» Problem statement
Go through the data below and copy each line that includes "degrees".

» Provided records
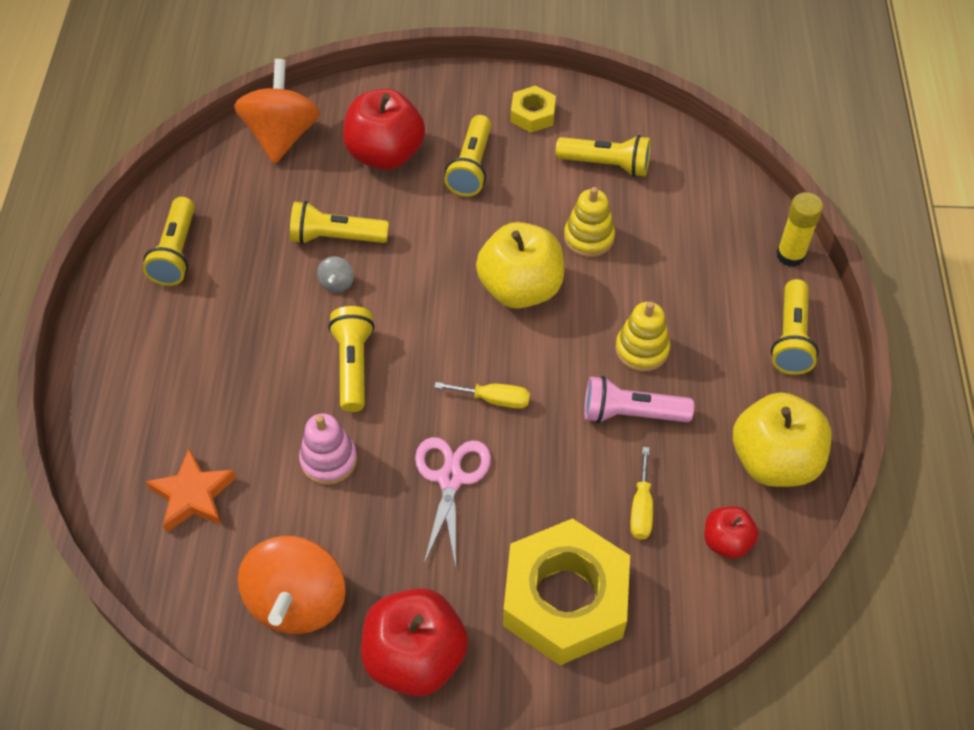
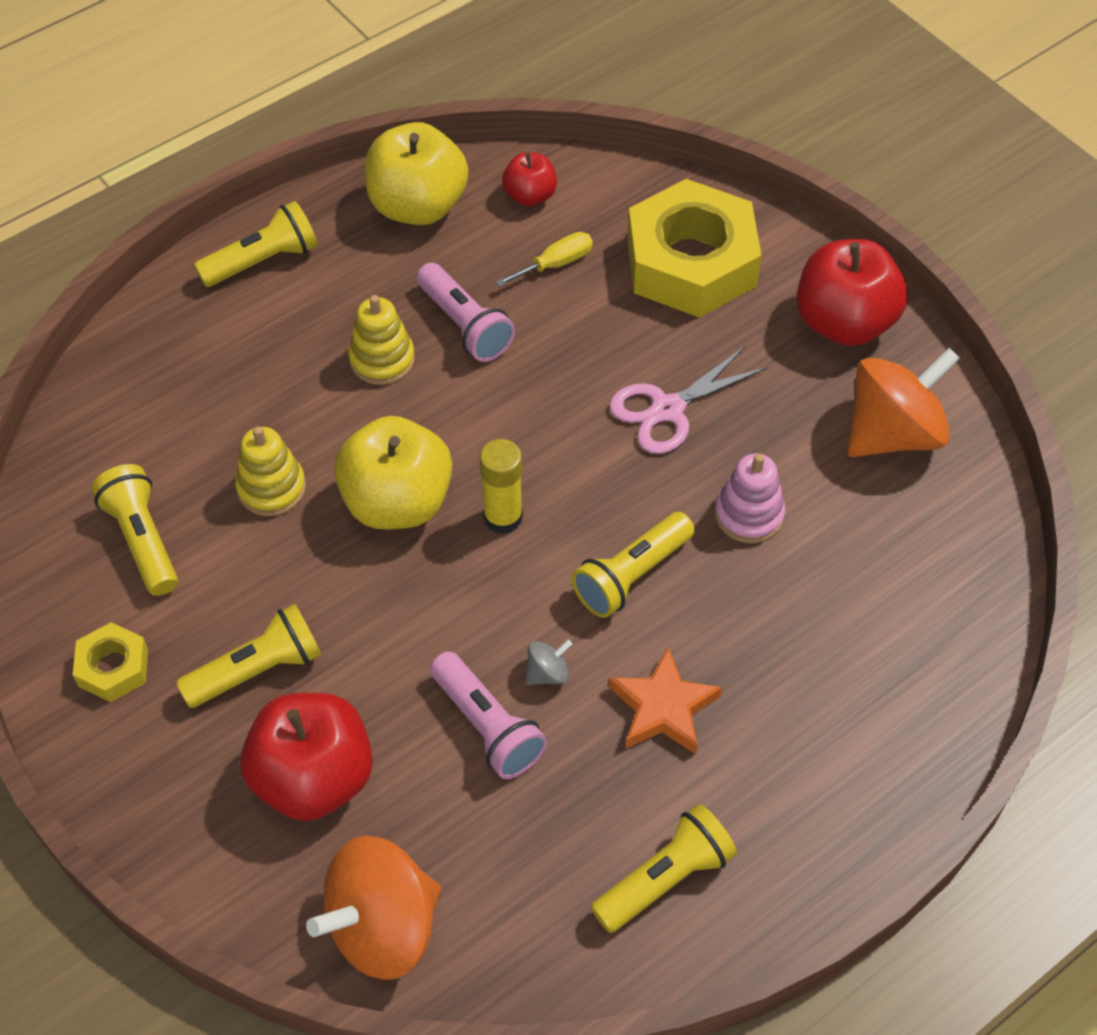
camera: 130 degrees left, 0 degrees up
(193, 495) = (898, 593): orange star -> orange star (663, 708)
(336, 237) = (487, 726): yellow flashlight -> pink flashlight
(494, 399) = (552, 434): yellow screwdriver -> none
(790, 255) = (150, 313): yellow glue stick -> yellow glue stick (503, 517)

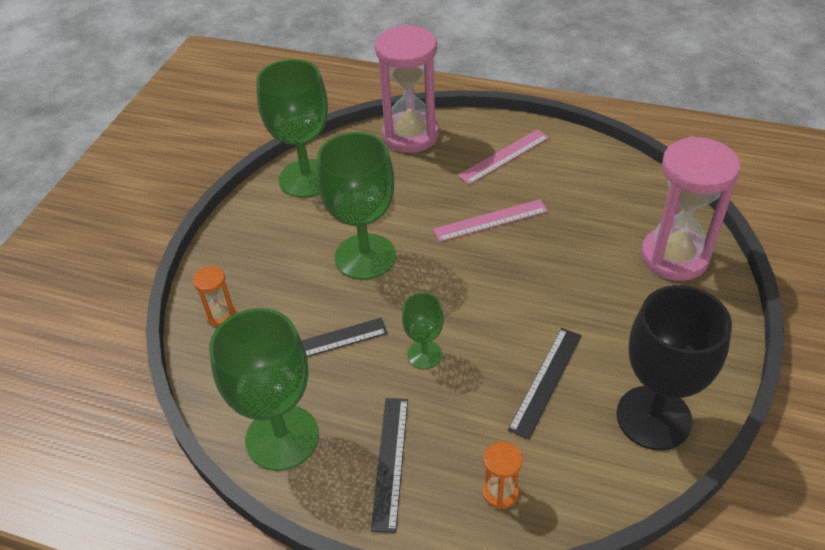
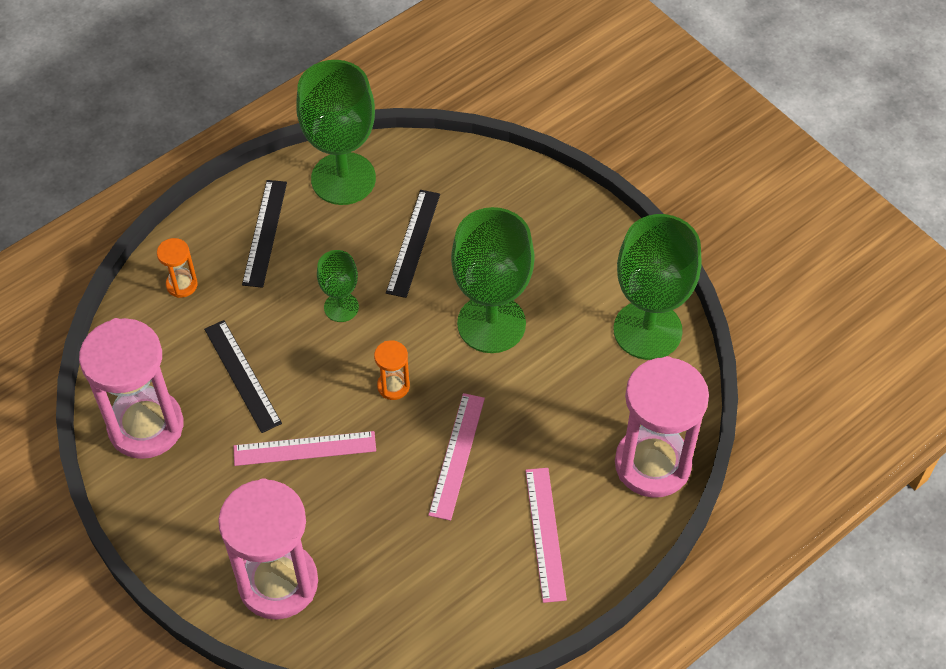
camera: 120 degrees right, 10 degrees up
(221, 315) = (504, 188): orange hourglass -> orange hourglass (393, 386)
(390, 461) = (265, 233): black ruler -> black ruler turned 60 degrees clockwise
(567, 302) = (304, 449): none -> pink ruler
(653, 417) = (146, 426): black goblet -> pink hourglass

» Result
camera: 130 degrees left, 0 degrees up
camera: 120 degrees right, 10 degrees up
(390, 461) = (265, 233): black ruler -> black ruler turned 60 degrees clockwise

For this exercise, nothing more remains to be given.